=== Begin Enclosure ===

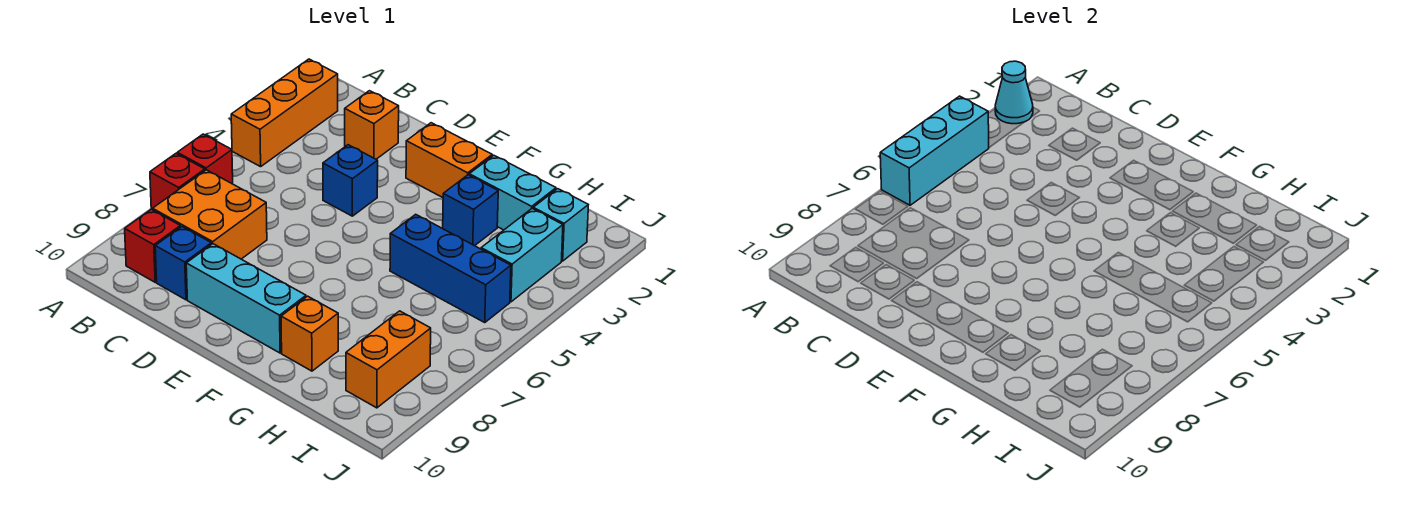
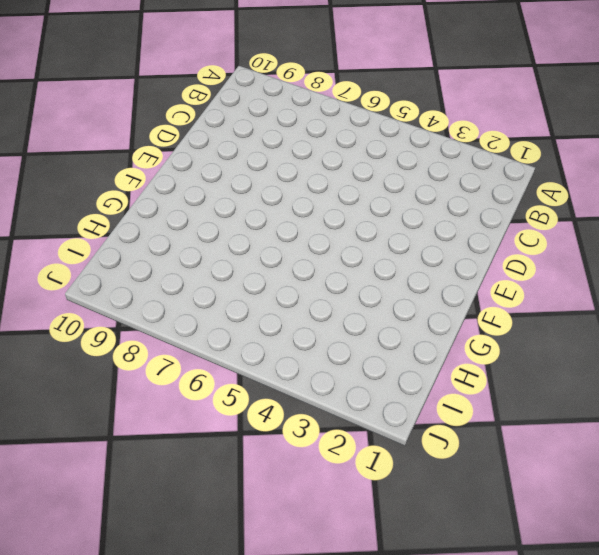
none -> orange brick A2:A4 level 1
none -> red brick A6 level 1
none -> red brick A7 level 1

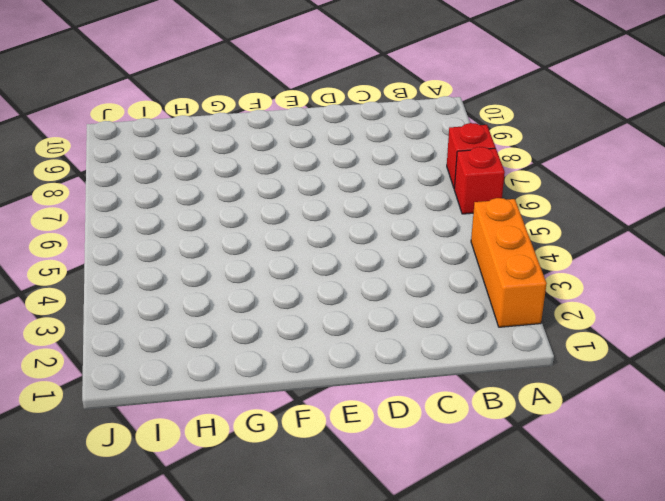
none -> orange brick B7:C8 level 1
none -> red brick B9 level 1
none -> orange brick C2 level 1

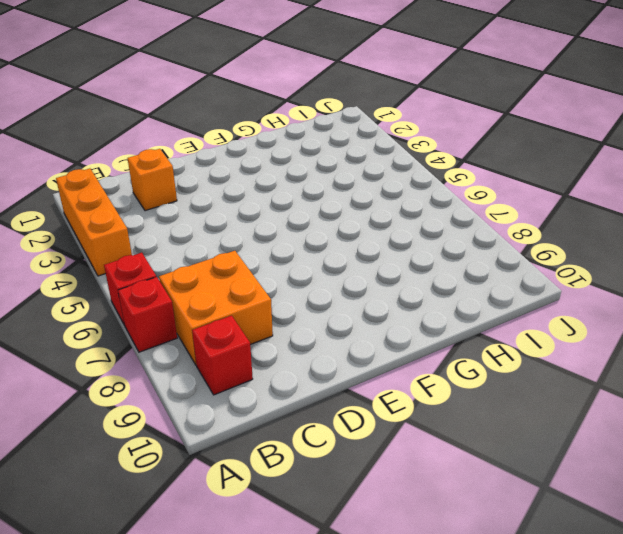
none -> blue brick C9 level 1
none -> blue brick D4 level 1
none -> cyan brick D9:F9 level 1

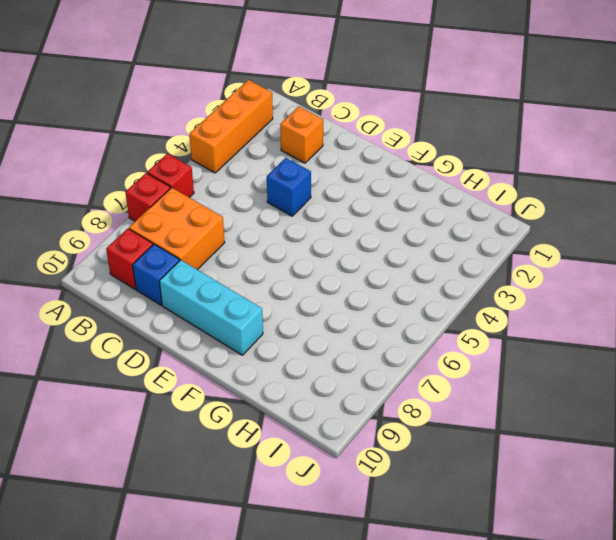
none -> orange brick E2:F2 level 1
none -> cyan brick G2:H2 level 1
none -> blue brick G3 level 1

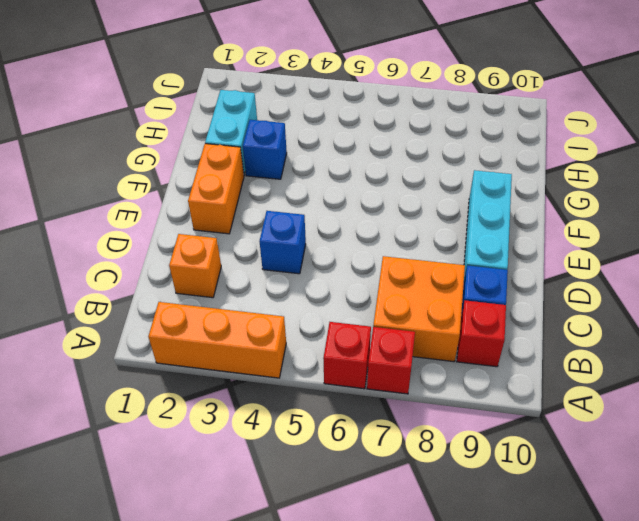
none -> blue brick G5:I5 level 1
none -> orange brick G9 level 1
none -> cyan brick I2 level 1

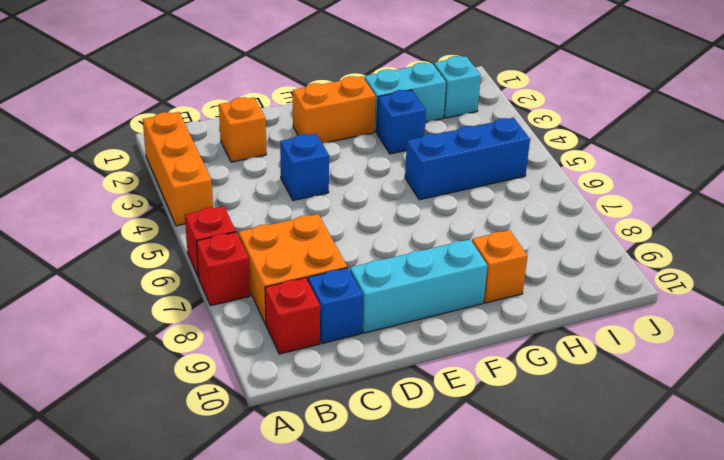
none -> cyan brick I3:I4 level 1
none -> orange brick I8:I9 level 1
none -> cyan cone A2 level 2

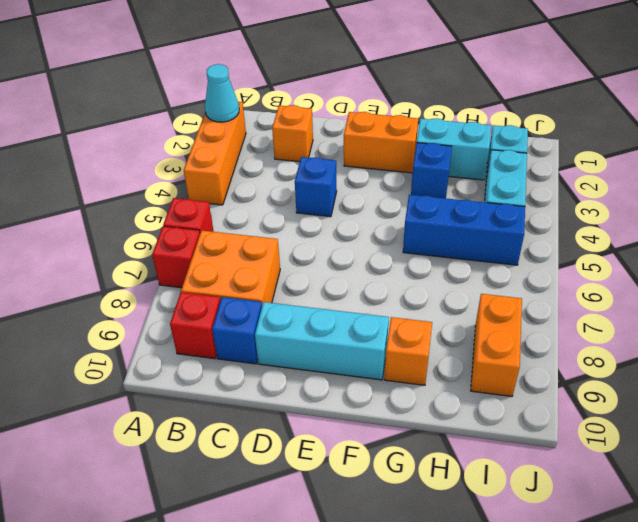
none -> cyan brick A4:A6 level 2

=== End Enclosure ===

**What is being asked**
Copy all lines from the entries that contain the word "orange".

**Your response**
none -> orange brick A2:A4 level 1
none -> orange brick B7:C8 level 1
none -> orange brick C2 level 1
none -> orange brick E2:F2 level 1
none -> orange brick G9 level 1
none -> orange brick I8:I9 level 1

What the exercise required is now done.